[Data items]

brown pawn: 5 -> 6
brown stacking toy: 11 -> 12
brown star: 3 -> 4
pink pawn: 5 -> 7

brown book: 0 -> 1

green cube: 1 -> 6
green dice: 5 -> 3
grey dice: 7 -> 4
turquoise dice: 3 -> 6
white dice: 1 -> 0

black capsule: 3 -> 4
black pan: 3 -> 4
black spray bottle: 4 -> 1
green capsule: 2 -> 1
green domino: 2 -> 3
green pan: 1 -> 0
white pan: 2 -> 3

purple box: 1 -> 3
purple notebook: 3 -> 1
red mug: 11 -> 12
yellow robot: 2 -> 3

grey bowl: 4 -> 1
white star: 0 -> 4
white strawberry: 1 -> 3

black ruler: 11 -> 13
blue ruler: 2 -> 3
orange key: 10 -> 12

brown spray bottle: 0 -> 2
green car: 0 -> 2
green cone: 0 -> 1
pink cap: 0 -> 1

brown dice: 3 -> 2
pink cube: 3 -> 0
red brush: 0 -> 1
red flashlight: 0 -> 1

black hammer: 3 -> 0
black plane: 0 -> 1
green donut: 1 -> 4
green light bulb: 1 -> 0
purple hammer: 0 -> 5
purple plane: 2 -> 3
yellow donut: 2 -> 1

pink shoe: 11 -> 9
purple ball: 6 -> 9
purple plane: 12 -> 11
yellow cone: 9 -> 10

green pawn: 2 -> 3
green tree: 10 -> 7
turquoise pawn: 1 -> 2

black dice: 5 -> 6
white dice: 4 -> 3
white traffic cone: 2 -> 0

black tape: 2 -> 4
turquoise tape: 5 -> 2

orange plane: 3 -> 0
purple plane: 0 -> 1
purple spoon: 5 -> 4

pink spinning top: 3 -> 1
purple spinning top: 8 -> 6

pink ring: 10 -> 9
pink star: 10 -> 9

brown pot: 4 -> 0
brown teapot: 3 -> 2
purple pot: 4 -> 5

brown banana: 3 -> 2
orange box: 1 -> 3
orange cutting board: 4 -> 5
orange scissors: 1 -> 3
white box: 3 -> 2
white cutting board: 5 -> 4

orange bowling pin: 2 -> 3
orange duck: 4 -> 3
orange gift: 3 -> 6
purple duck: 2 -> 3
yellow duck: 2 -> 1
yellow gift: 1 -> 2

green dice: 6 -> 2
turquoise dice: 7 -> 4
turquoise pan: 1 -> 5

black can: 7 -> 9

→ TASK DIRECTIONS: Up to and including the line with "red mug: 11 -> 12", write out the records above exactly, starting from their first line.

→ OUTPUT OF THE TASK:
brown pawn: 5 -> 6
brown stacking toy: 11 -> 12
brown star: 3 -> 4
pink pawn: 5 -> 7

brown book: 0 -> 1

green cube: 1 -> 6
green dice: 5 -> 3
grey dice: 7 -> 4
turquoise dice: 3 -> 6
white dice: 1 -> 0

black capsule: 3 -> 4
black pan: 3 -> 4
black spray bottle: 4 -> 1
green capsule: 2 -> 1
green domino: 2 -> 3
green pan: 1 -> 0
white pan: 2 -> 3

purple box: 1 -> 3
purple notebook: 3 -> 1
red mug: 11 -> 12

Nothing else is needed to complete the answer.